Task objective:
Show every line of the records below that contains the word "adipose".

Records provided:
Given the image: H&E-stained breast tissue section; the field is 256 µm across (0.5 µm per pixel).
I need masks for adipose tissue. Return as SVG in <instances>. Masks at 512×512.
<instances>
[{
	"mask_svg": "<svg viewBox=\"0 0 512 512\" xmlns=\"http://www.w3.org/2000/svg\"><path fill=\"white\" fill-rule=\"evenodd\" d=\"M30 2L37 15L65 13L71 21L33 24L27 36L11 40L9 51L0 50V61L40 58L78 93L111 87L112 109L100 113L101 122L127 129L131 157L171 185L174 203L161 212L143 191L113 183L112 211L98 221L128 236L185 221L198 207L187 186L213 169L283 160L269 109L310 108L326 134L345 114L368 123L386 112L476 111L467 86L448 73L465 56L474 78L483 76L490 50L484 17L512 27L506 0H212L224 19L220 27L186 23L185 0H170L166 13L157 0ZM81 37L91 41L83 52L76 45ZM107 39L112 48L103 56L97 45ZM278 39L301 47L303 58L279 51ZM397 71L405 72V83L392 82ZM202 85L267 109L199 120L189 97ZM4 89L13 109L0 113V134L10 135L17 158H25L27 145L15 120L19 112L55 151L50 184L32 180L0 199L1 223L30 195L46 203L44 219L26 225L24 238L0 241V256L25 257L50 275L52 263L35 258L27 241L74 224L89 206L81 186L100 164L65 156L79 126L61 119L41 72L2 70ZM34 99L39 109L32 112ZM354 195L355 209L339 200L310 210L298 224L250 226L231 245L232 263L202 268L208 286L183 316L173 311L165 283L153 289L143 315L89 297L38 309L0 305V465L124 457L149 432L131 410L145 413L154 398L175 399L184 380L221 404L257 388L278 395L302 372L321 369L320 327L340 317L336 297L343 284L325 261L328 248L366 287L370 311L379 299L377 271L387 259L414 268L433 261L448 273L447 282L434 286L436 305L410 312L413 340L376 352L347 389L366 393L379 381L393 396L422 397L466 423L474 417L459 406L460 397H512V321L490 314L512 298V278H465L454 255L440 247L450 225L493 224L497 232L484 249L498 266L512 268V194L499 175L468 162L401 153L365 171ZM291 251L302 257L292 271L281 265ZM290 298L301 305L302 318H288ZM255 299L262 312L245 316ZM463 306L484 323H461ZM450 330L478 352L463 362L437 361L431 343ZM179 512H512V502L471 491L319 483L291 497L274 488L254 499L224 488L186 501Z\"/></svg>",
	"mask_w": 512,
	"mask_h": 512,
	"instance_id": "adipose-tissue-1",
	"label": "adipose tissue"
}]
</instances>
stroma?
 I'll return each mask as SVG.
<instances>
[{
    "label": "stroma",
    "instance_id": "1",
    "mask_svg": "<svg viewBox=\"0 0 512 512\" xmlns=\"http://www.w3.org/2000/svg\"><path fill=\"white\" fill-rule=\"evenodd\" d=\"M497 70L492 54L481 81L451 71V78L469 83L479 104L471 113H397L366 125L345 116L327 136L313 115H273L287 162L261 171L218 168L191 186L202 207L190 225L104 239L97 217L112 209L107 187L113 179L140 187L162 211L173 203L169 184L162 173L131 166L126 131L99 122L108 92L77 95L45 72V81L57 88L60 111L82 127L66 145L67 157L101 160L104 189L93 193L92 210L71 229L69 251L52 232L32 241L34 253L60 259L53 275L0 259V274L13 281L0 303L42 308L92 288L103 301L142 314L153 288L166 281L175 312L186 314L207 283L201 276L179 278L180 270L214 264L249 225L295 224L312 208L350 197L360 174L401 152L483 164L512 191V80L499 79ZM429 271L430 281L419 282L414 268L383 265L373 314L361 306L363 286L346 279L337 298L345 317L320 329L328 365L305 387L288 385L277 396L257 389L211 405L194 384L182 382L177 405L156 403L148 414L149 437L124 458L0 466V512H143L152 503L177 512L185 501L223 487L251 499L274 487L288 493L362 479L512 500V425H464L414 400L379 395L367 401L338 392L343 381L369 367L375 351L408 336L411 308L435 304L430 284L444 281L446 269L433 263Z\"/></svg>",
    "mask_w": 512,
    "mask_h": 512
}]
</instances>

The solution:
I need masks for adipose tissue. Return as SVG in <instances>. Masks at 512×512.
	"instance_id": "adipose-tissue-1",
	"label": "adipose tissue"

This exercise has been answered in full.